- Task -
Please repeat the entries exactly as they appear and omit any images.

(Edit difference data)
::::

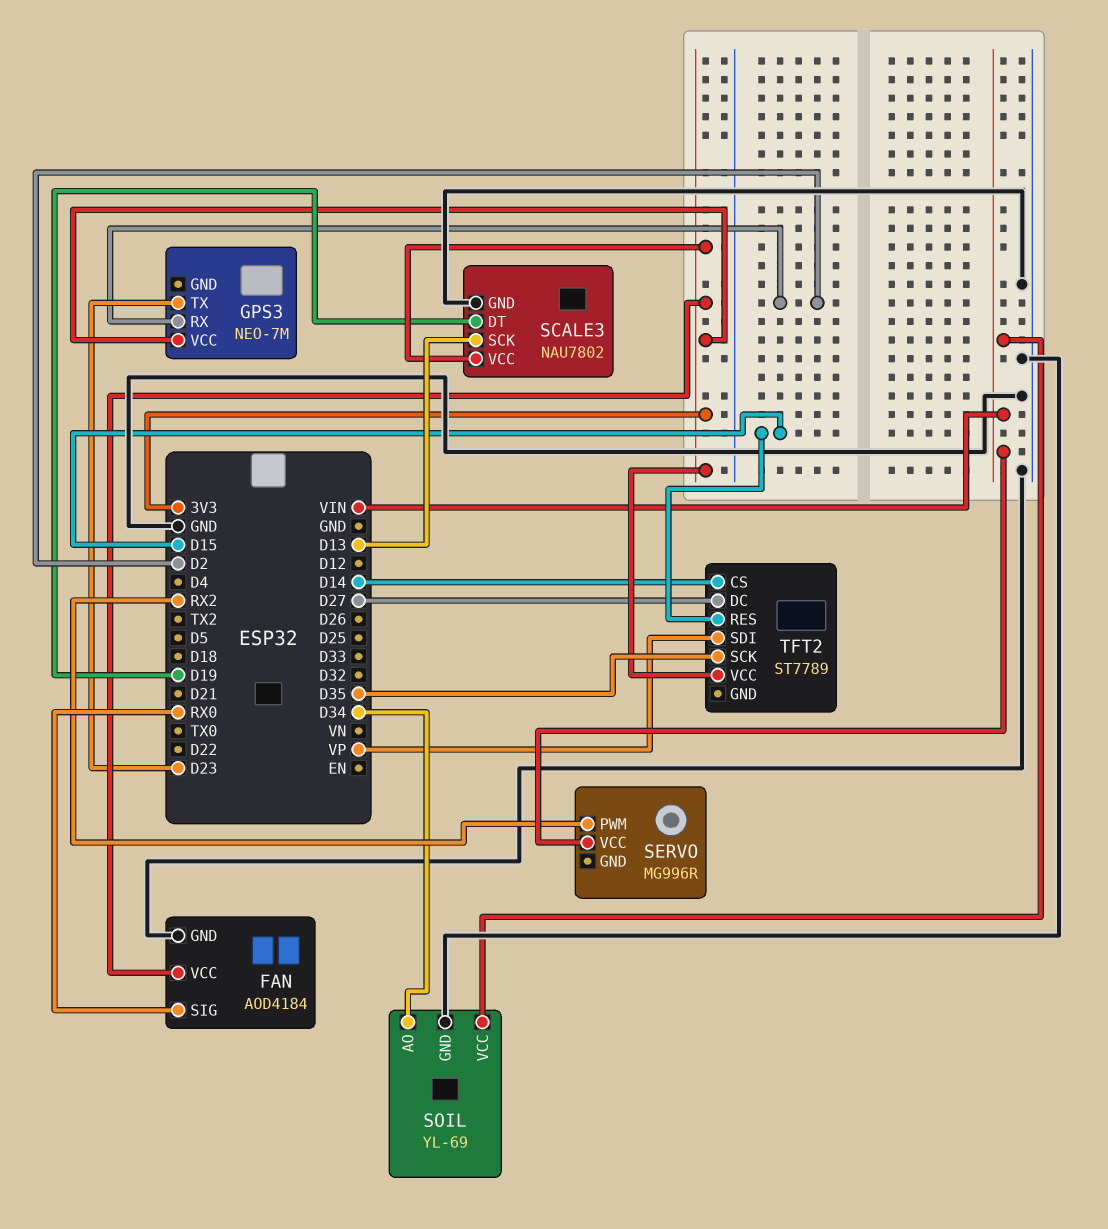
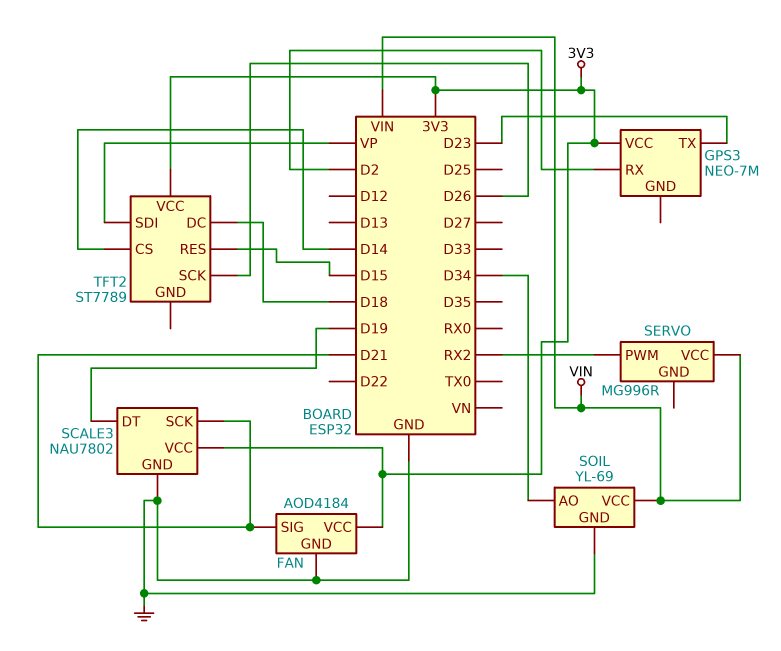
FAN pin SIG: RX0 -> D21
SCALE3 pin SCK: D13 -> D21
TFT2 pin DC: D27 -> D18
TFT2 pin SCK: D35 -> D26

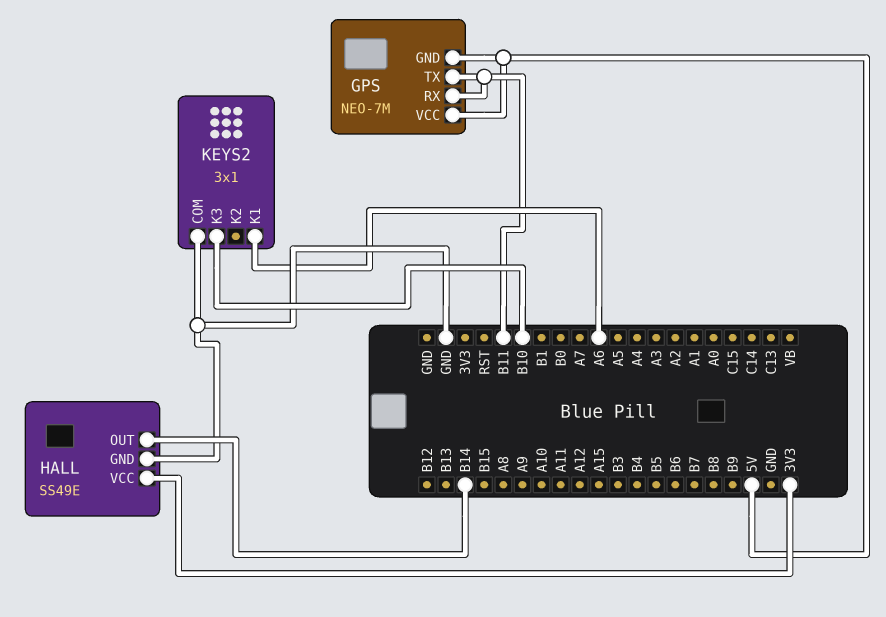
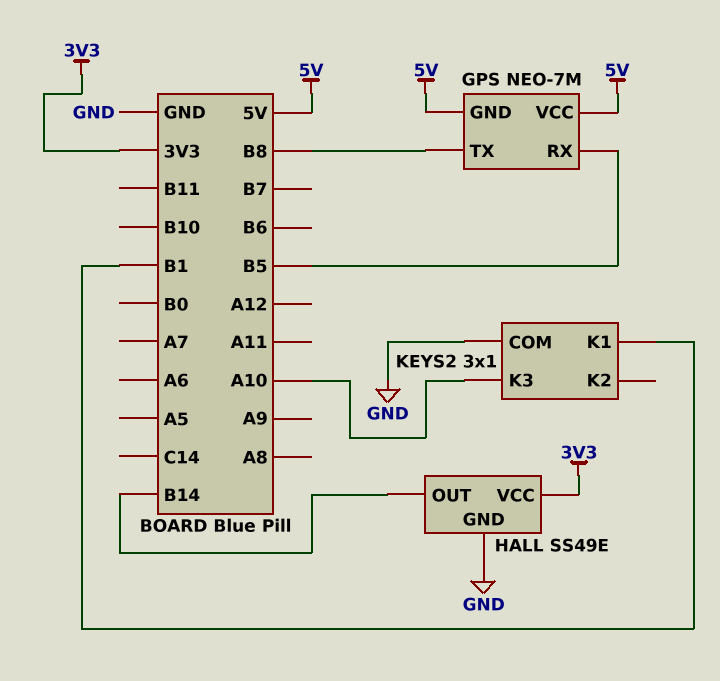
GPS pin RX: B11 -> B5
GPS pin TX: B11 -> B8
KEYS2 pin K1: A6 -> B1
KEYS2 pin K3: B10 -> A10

::::

- Answer space -
FAN pin SIG: RX0 -> D21
SCALE3 pin SCK: D13 -> D21
TFT2 pin DC: D27 -> D18
TFT2 pin SCK: D35 -> D26

GPS pin RX: B11 -> B5
GPS pin TX: B11 -> B8
KEYS2 pin K1: A6 -> B1
KEYS2 pin K3: B10 -> A10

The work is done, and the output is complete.